● About this task
For the word "soap", return each line of the data in which it occurs.

● Records
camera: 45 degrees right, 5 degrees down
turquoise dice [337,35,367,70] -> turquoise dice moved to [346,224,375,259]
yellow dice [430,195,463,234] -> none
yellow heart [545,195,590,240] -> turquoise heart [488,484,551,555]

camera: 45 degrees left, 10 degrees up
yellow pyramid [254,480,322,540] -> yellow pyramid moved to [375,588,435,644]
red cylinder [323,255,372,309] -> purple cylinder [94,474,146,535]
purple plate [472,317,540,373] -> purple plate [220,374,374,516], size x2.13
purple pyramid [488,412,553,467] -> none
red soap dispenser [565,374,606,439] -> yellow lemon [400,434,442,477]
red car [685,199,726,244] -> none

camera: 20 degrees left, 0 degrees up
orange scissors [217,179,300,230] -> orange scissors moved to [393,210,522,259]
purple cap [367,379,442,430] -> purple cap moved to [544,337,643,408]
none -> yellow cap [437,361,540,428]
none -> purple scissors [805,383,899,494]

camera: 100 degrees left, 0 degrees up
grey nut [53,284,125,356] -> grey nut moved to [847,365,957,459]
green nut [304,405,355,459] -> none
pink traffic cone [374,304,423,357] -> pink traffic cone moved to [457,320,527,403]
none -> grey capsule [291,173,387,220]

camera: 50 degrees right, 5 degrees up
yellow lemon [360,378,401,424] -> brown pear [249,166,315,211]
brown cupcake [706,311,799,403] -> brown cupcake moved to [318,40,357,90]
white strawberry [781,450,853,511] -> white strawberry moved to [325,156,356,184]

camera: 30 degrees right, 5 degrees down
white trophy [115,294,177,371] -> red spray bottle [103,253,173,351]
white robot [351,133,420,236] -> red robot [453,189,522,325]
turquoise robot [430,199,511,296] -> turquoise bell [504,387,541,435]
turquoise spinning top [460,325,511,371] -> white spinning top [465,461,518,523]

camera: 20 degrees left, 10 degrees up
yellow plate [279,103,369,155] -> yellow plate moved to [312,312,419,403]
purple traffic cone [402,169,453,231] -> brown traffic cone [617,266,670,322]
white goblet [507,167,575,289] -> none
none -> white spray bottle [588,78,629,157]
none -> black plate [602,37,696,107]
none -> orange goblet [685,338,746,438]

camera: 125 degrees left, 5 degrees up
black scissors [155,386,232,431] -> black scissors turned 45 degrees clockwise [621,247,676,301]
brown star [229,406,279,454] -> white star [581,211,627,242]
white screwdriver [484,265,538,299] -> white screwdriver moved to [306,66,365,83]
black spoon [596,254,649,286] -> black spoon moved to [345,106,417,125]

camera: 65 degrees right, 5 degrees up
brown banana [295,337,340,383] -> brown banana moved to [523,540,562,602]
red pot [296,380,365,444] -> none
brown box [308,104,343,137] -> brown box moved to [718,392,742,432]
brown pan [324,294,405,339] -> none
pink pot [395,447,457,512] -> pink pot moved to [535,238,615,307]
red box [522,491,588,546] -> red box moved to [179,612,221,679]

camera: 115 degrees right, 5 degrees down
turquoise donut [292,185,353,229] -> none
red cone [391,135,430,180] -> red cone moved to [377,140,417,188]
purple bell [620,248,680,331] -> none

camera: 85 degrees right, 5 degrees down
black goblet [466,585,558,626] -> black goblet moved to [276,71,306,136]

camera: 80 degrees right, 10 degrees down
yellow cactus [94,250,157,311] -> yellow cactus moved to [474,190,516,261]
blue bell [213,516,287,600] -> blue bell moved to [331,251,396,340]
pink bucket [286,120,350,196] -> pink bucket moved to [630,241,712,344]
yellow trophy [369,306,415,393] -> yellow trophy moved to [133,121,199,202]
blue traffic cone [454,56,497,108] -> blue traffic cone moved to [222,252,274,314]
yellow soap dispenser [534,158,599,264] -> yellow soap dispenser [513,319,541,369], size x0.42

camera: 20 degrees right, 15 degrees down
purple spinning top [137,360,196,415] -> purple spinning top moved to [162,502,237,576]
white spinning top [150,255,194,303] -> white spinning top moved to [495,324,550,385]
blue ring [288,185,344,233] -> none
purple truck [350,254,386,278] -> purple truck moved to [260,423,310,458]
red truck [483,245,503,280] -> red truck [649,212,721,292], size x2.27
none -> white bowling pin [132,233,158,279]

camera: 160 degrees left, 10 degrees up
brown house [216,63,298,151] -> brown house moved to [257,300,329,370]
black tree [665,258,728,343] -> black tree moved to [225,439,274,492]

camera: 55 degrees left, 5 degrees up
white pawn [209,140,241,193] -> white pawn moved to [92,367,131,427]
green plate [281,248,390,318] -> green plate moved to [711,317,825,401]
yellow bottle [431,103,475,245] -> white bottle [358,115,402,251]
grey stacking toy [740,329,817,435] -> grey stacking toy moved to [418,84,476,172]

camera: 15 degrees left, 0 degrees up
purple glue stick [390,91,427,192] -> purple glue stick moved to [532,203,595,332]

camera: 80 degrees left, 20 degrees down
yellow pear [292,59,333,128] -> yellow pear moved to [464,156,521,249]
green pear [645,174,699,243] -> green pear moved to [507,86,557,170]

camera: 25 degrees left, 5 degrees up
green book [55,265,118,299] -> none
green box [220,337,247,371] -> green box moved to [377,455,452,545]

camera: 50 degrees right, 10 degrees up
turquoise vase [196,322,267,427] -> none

● Response area
red soap dispenser [565,374,606,439] -> yellow lemon [400,434,442,477]
yellow soap dispenser [534,158,599,264] -> yellow soap dispenser [513,319,541,369], size x0.42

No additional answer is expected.